Task statement
Leaving the pictures aside, repeat each line below exactly.

Available data
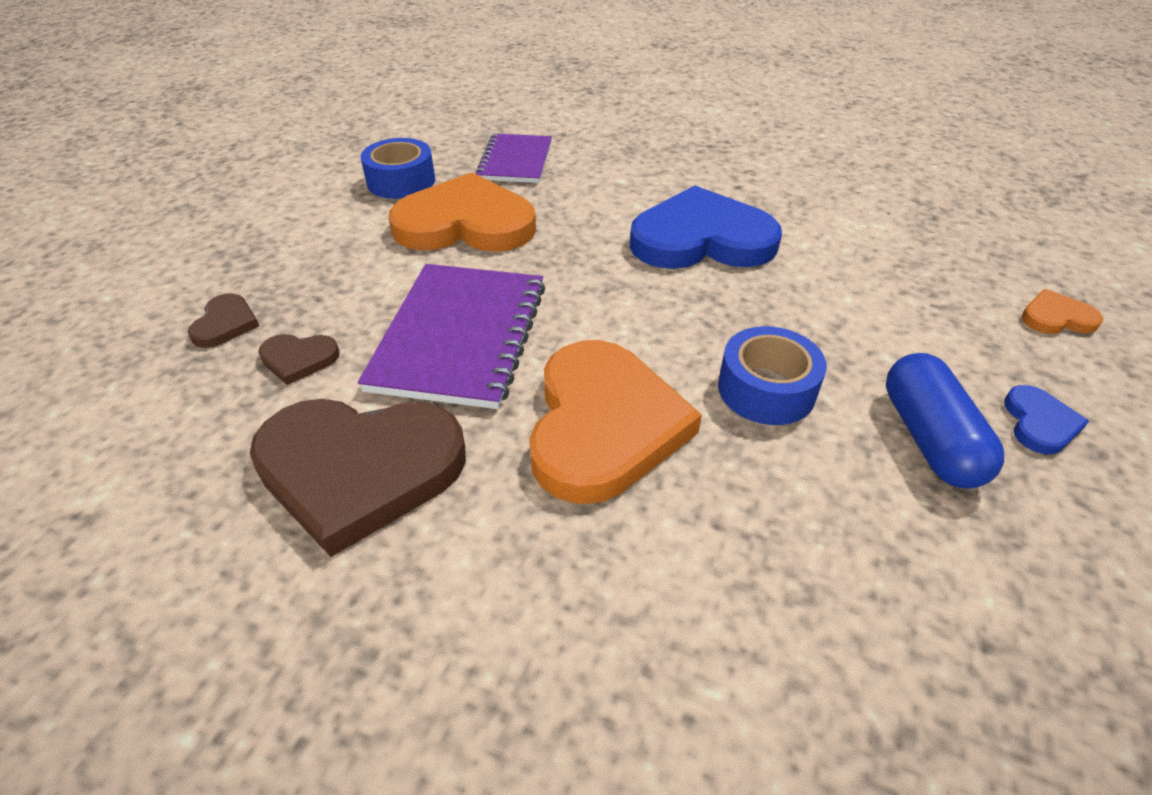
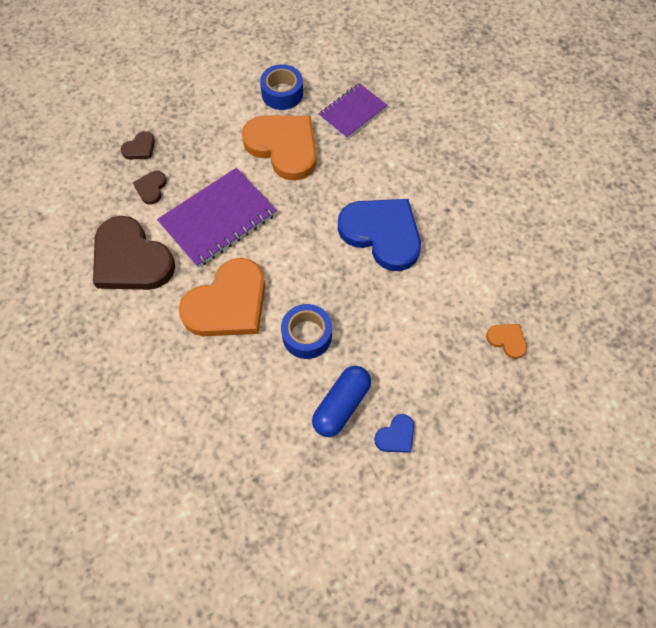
camera: 40 degrees right, 20 degrees up
(299, 359) = (151, 188): brown heart -> brown heart turned 60 degrees clockwise
(1056, 317) = (489, 403): orange heart -> orange heart (507, 340)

Answer section
camera: 40 degrees right, 20 degrees up
(299, 359) = (151, 188): brown heart -> brown heart turned 60 degrees clockwise
(1056, 317) = (489, 403): orange heart -> orange heart (507, 340)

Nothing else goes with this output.